*TASK MATERIAL*:
↓
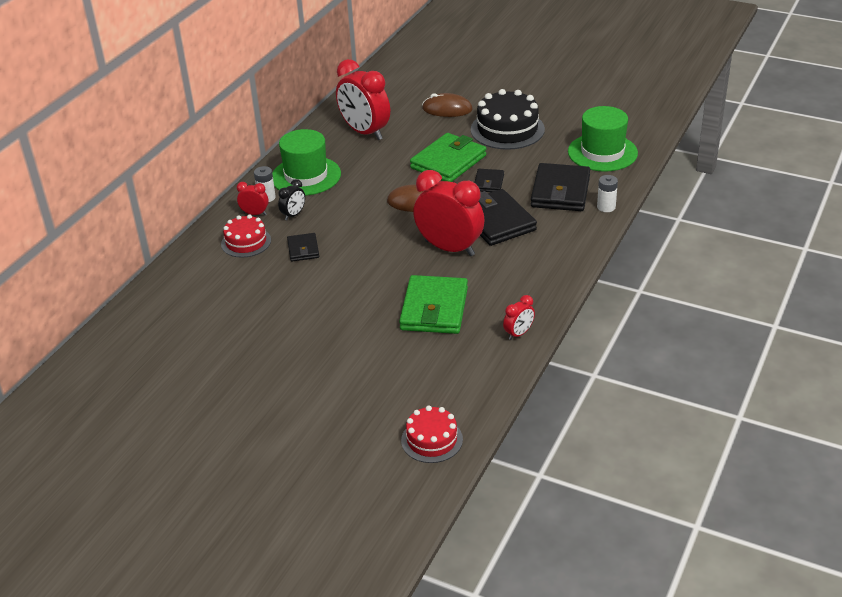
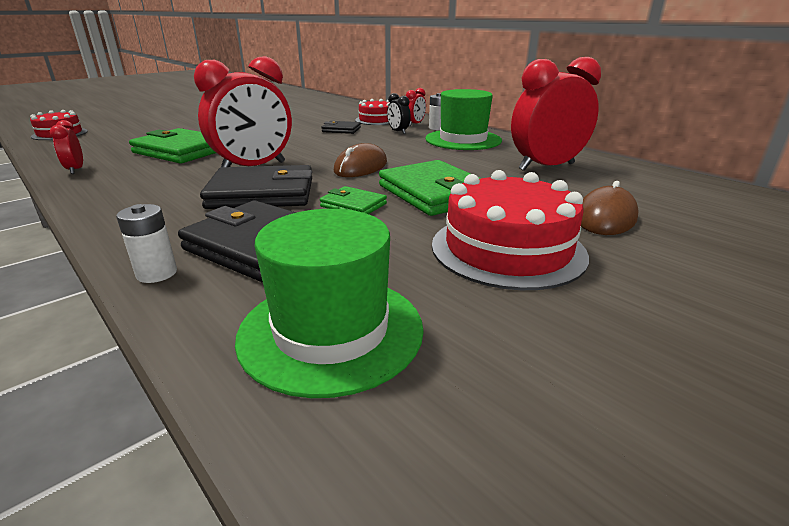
camera: 110 degrees right, 10 degrees down
(488, 183) = (353, 205): black wallet -> green wallet
(507, 129) = (507, 249): black cake -> red cake

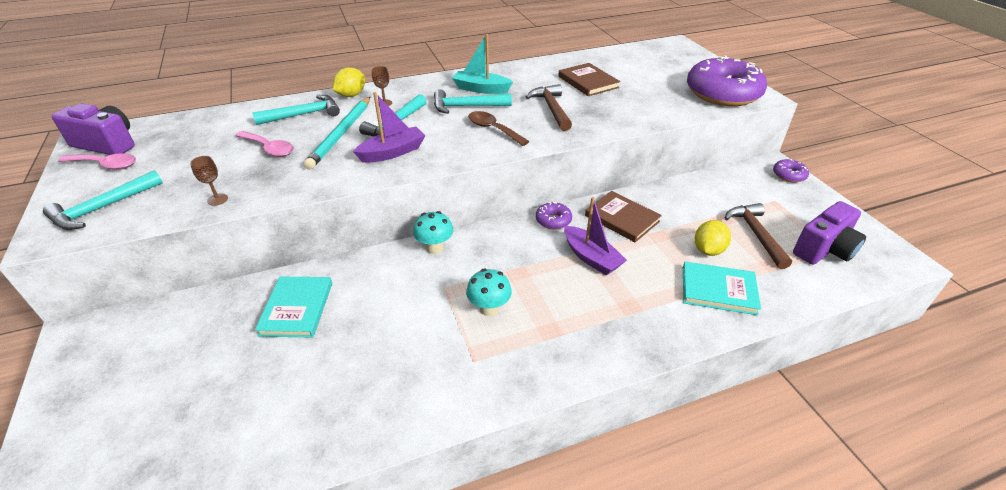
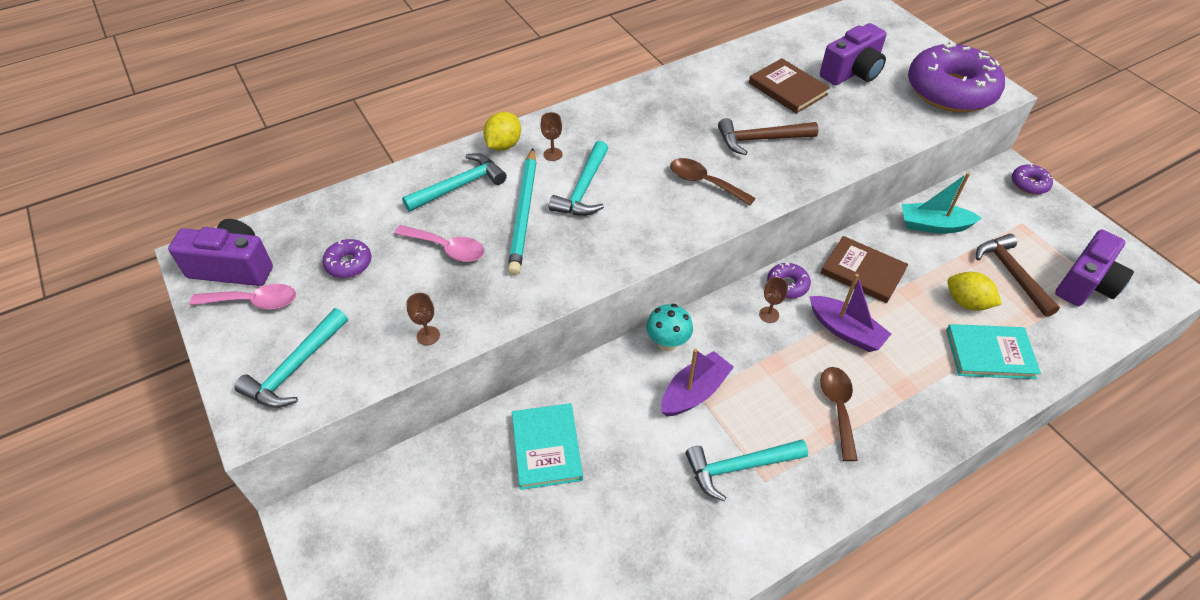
camera: 10 degrees left, 10 degrees up
(190, 150) = (349, 263): none -> purple donut
(392, 152) = (601, 235): purple boat -> purple boat (694, 392)
(466, 106) = (656, 148): turquoise hammer -> turquoise hammer (738, 467)
(481, 89) = (662, 116): turquoise boat -> turquoise boat (933, 225)
(489, 308) = (758, 414): turquoise mushroom -> none
(529, 239) = (769, 314): none -> brown goblet
(551, 108) = (760, 139): brown hammer -> brown hammer turned 75 degrees counterclockwise
(562, 313) = (838, 408): none -> brown spoon
(644, 77) = (852, 72): none -> purple camera
(708, 250) = (966, 302): yellow lemon -> yellow lemon turned 75 degrees counterclockwise

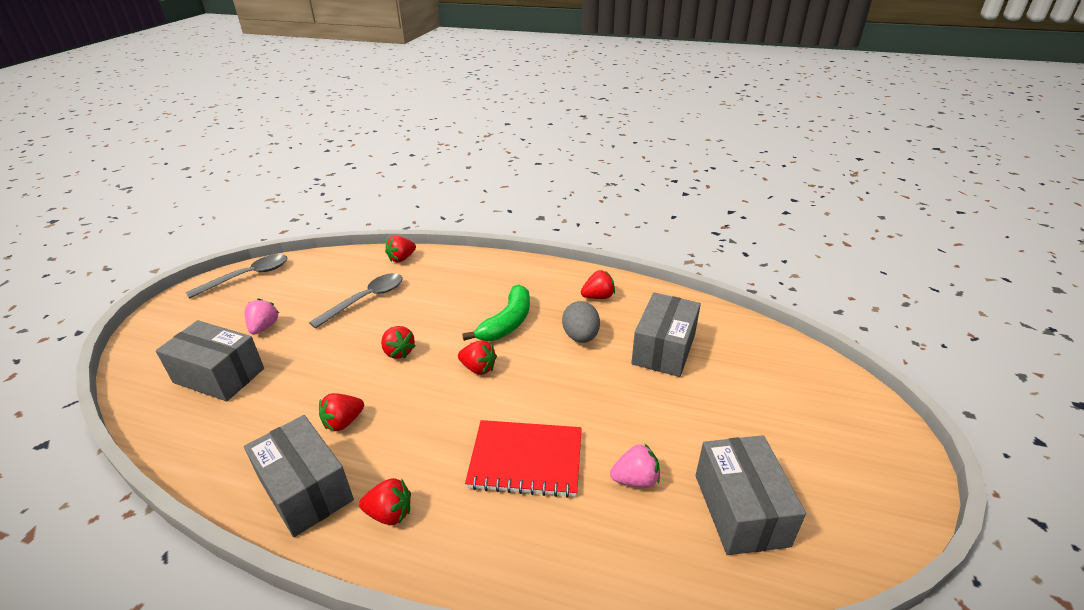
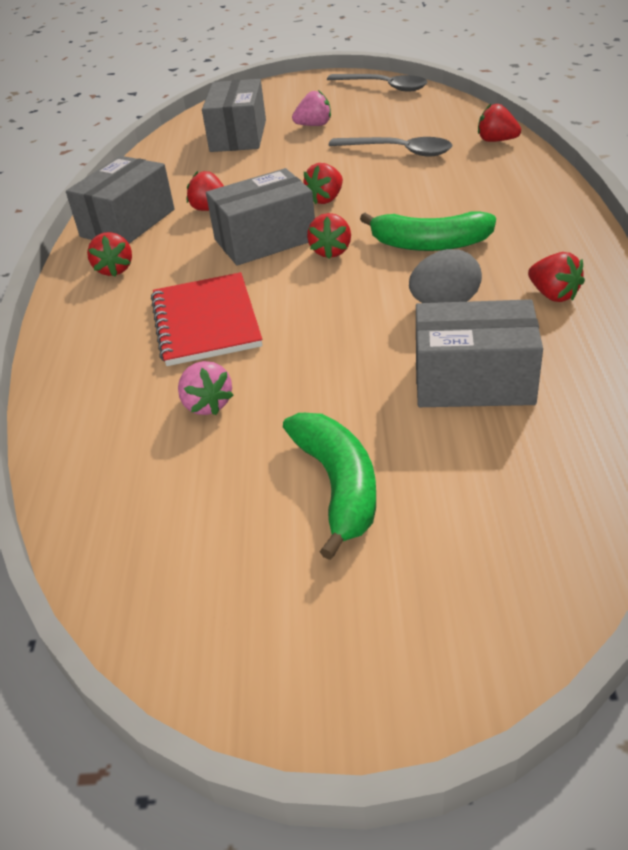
camera: 75 degrees right, 5 degrees up
(740, 509) = (189, 501): grey box -> grey box (265, 240)
(741, 430) = (338, 486): none -> green banana

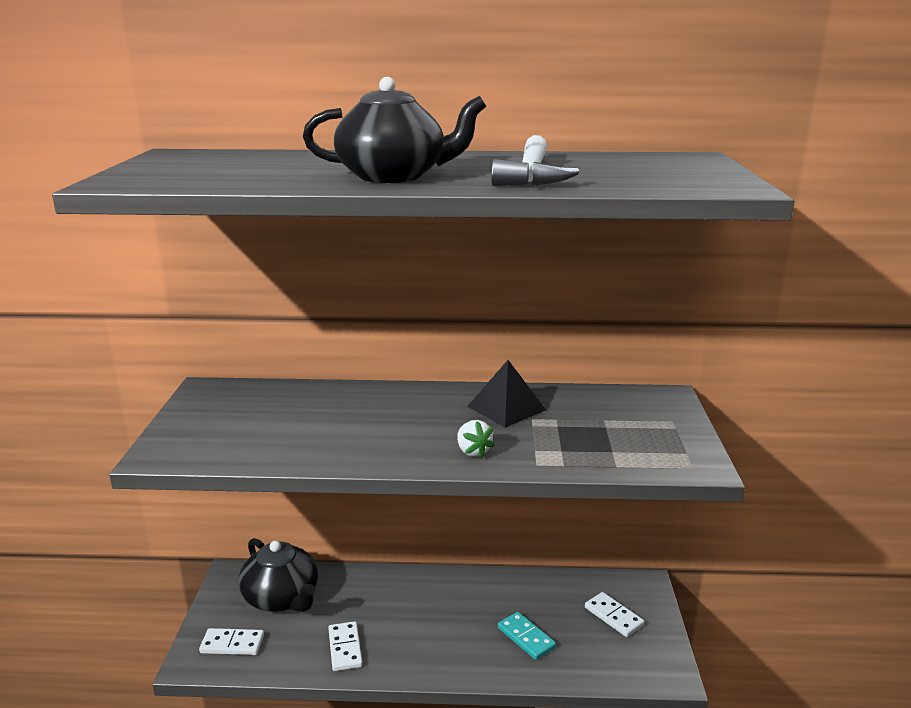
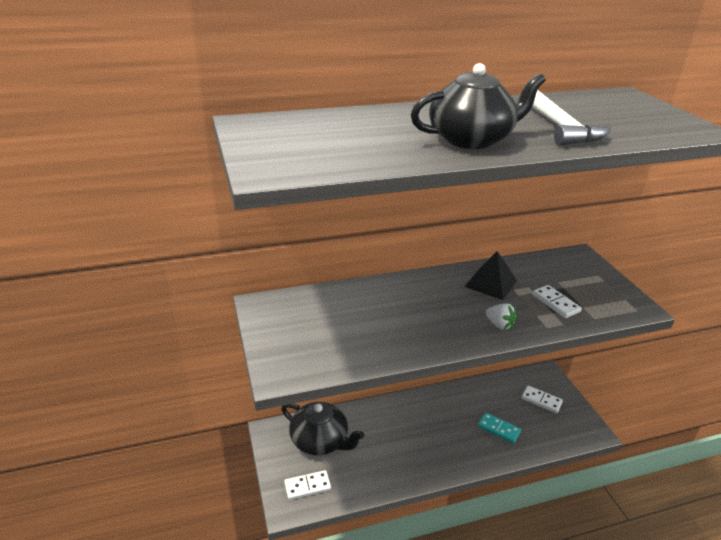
camera: 20 degrees left, 10 degrees up
(345, 648) = (388, 468): white domino -> white domino (555, 303)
↑
Please copy every line of the material that contains the word "right".

*WRITTEN SOLUTION*:
camera: 110 degrees right, 10 degrees down
camera: 75 degrees right, 5 degrees up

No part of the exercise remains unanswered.